• Listed records
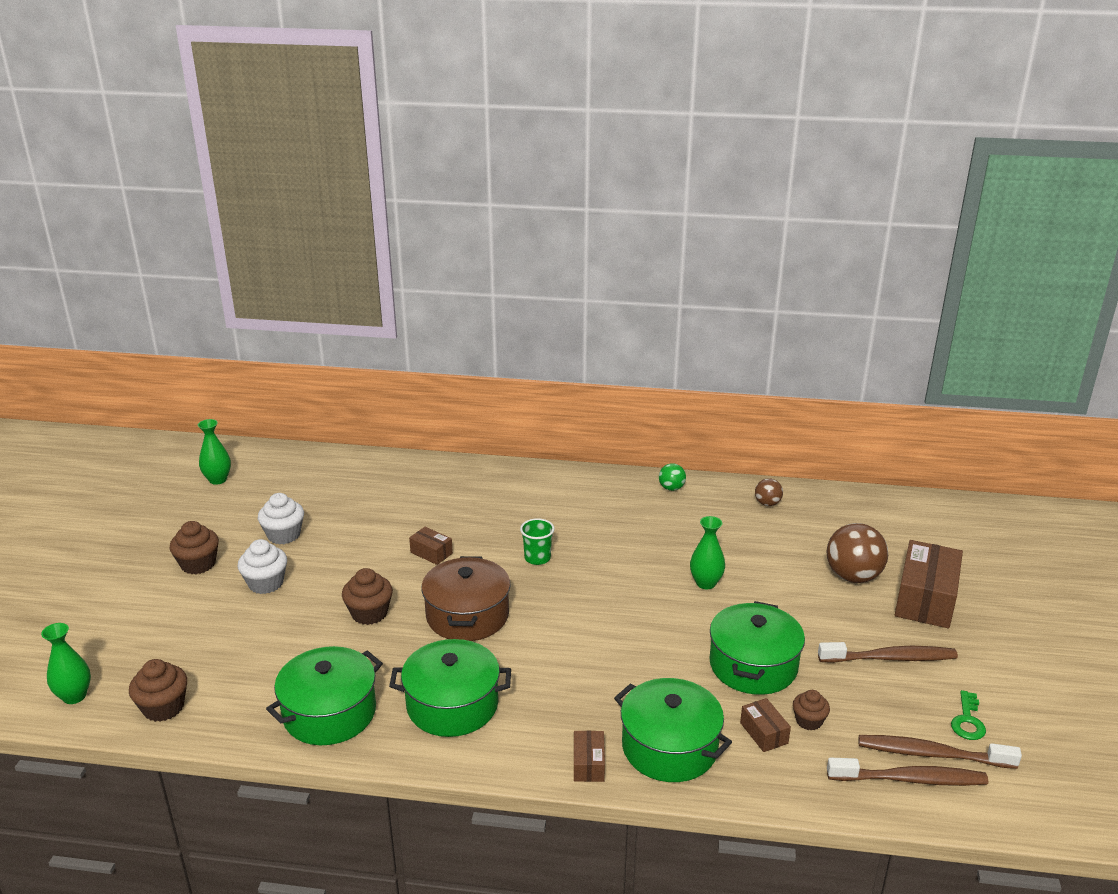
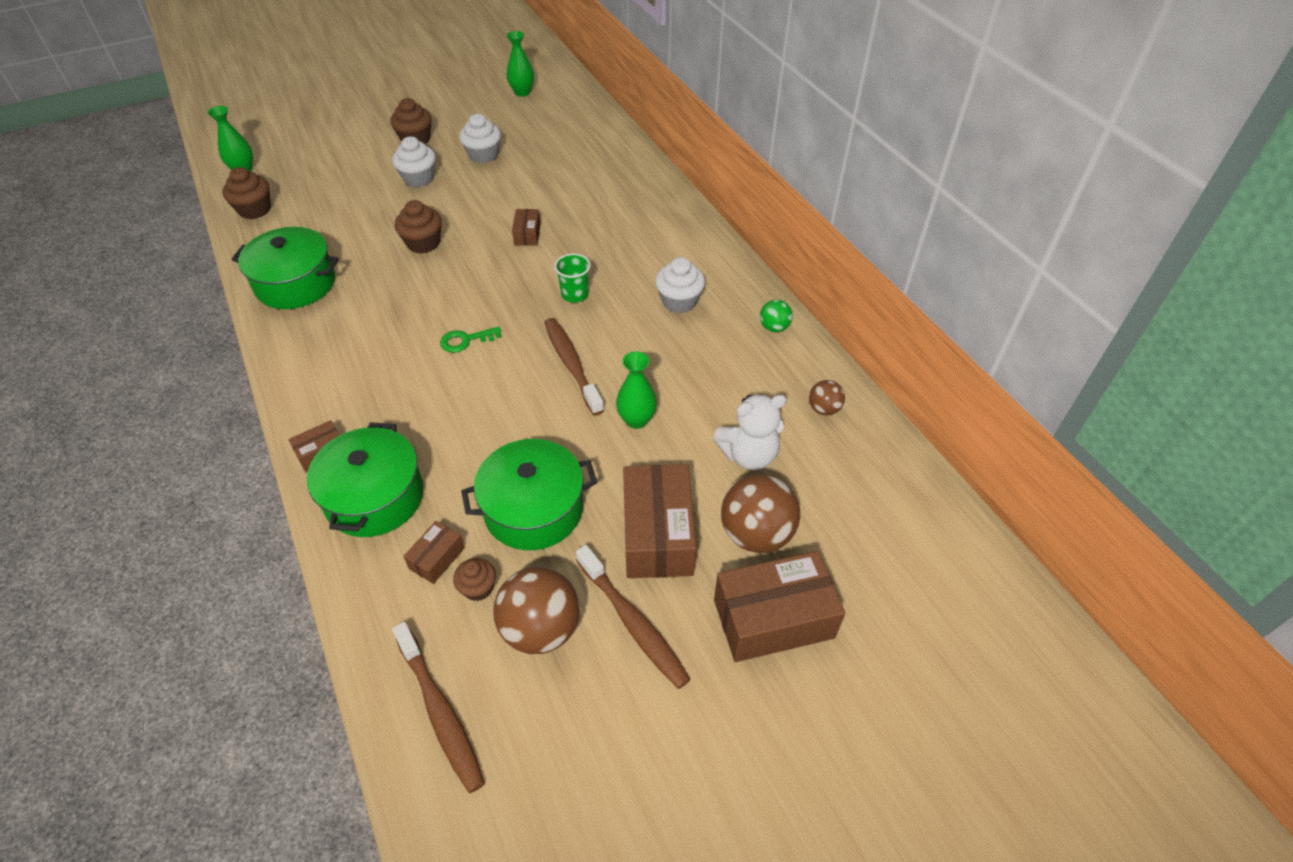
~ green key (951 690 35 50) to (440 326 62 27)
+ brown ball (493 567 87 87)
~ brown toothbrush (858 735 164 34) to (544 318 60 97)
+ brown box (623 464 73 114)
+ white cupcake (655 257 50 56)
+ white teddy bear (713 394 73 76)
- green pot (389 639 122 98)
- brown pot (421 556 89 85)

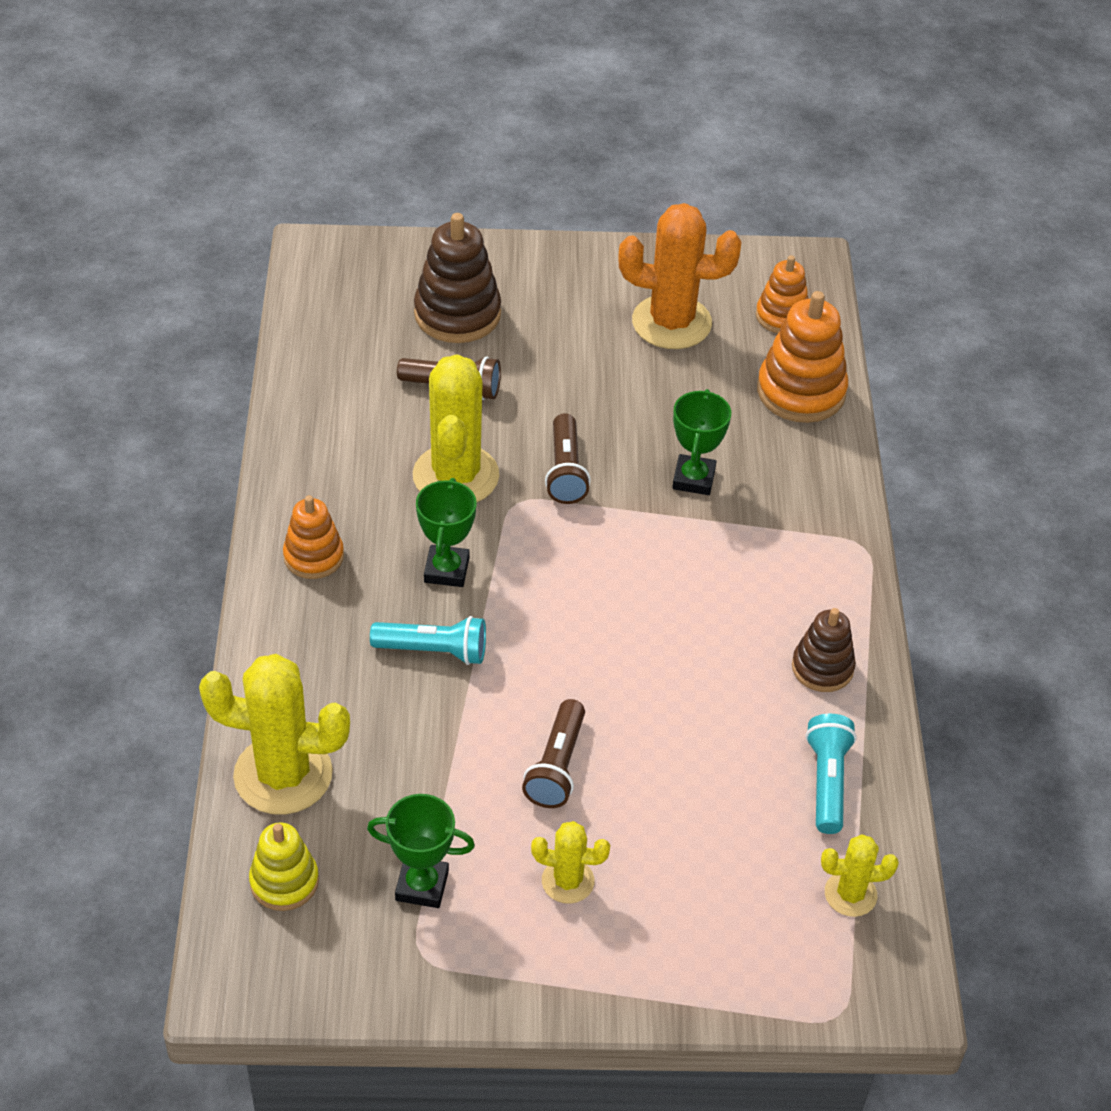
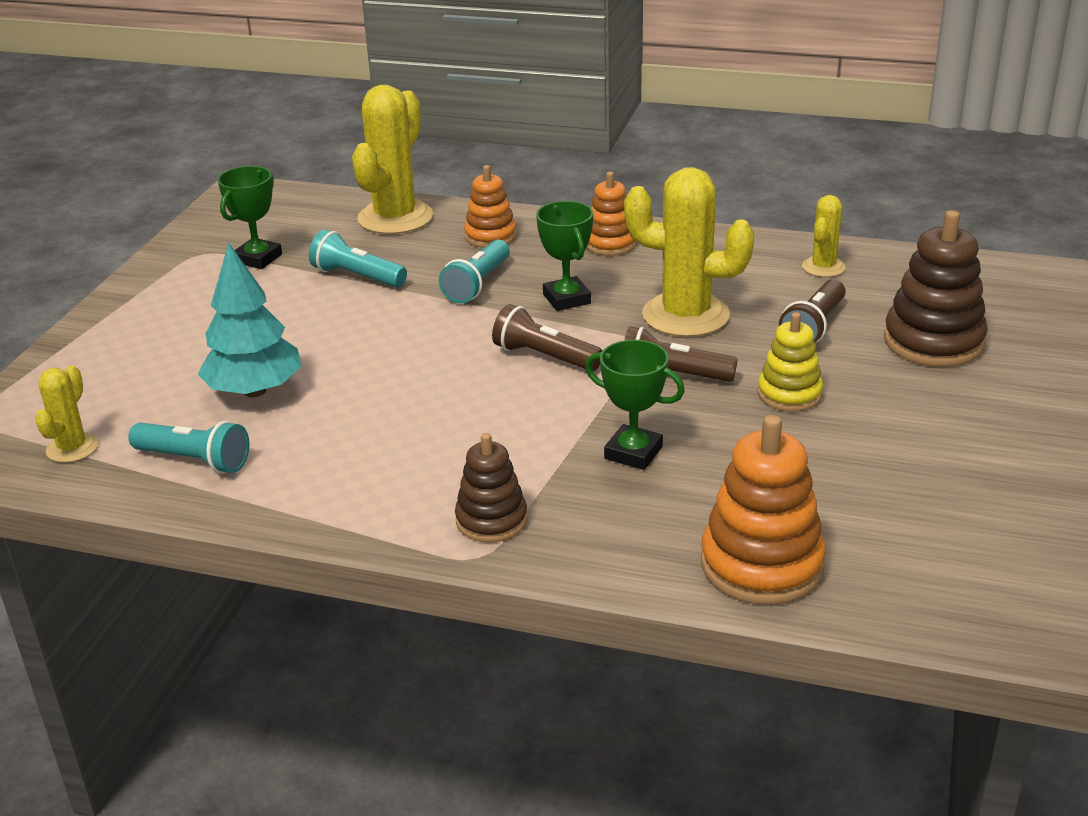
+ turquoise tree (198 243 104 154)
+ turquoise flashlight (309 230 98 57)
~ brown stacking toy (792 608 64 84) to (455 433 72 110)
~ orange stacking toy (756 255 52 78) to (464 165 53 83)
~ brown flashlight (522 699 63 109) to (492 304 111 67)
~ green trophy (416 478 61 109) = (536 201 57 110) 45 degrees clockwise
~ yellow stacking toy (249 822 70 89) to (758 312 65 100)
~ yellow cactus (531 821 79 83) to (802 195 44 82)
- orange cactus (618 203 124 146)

• Task statement
Take each line above that contains "white" and copy it out.

• Response for this exercise
+ white cupcake (655 257 50 56)
+ white teddy bear (713 394 73 76)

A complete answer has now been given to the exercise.